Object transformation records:

━━━━━━━━━━━━━━━━

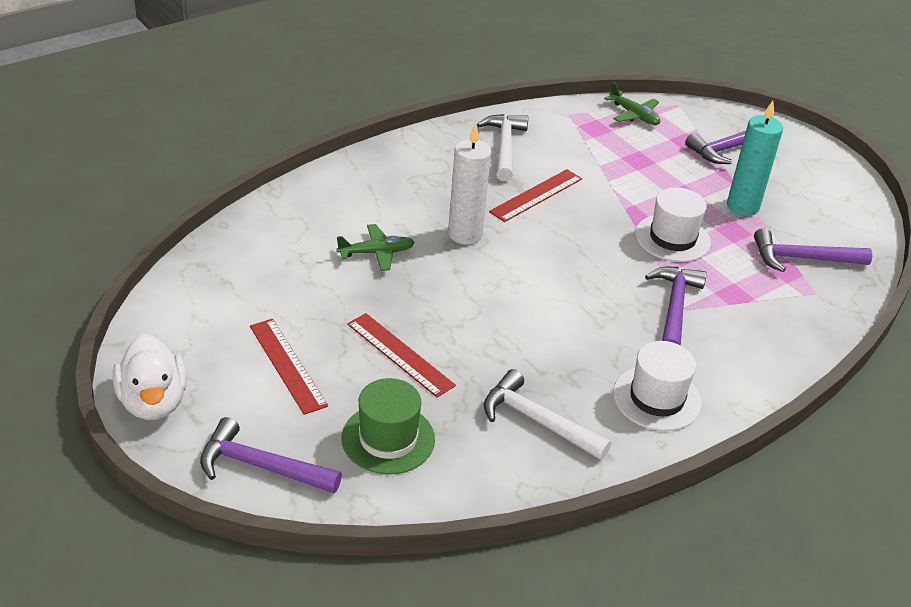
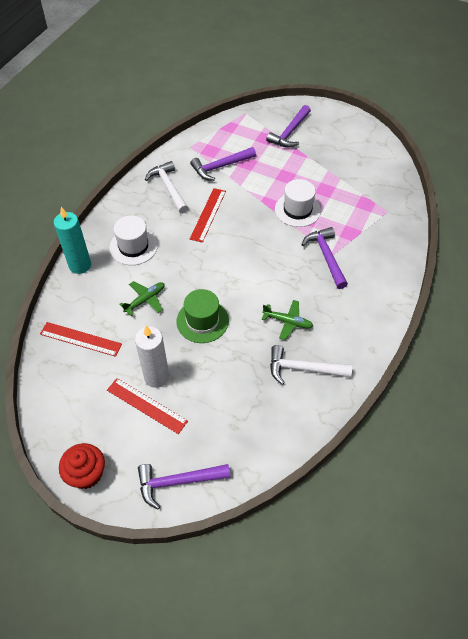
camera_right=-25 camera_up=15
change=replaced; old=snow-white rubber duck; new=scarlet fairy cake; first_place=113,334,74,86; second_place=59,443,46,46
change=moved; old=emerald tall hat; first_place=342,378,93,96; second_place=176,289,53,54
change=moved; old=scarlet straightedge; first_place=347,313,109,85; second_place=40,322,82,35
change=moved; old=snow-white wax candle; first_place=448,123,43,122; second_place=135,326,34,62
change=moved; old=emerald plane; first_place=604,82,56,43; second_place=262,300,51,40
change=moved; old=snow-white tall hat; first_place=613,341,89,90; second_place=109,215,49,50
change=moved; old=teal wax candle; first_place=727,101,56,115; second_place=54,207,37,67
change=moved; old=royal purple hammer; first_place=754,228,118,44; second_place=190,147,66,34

━━━━━━━━━━━━━━━━

▶ [TASK TO COMPLETE]
Print each record exactly as it stands, leaving the images out.

▶ [RESPONSE BELOW]
camera_right=-25 camera_up=15
change=replaced; old=snow-white rubber duck; new=scarlet fairy cake; first_place=113,334,74,86; second_place=59,443,46,46
change=moved; old=emerald tall hat; first_place=342,378,93,96; second_place=176,289,53,54
change=moved; old=scarlet straightedge; first_place=347,313,109,85; second_place=40,322,82,35
change=moved; old=snow-white wax candle; first_place=448,123,43,122; second_place=135,326,34,62
change=moved; old=emerald plane; first_place=604,82,56,43; second_place=262,300,51,40
change=moved; old=snow-white tall hat; first_place=613,341,89,90; second_place=109,215,49,50
change=moved; old=teal wax candle; first_place=727,101,56,115; second_place=54,207,37,67
change=moved; old=royal purple hammer; first_place=754,228,118,44; second_place=190,147,66,34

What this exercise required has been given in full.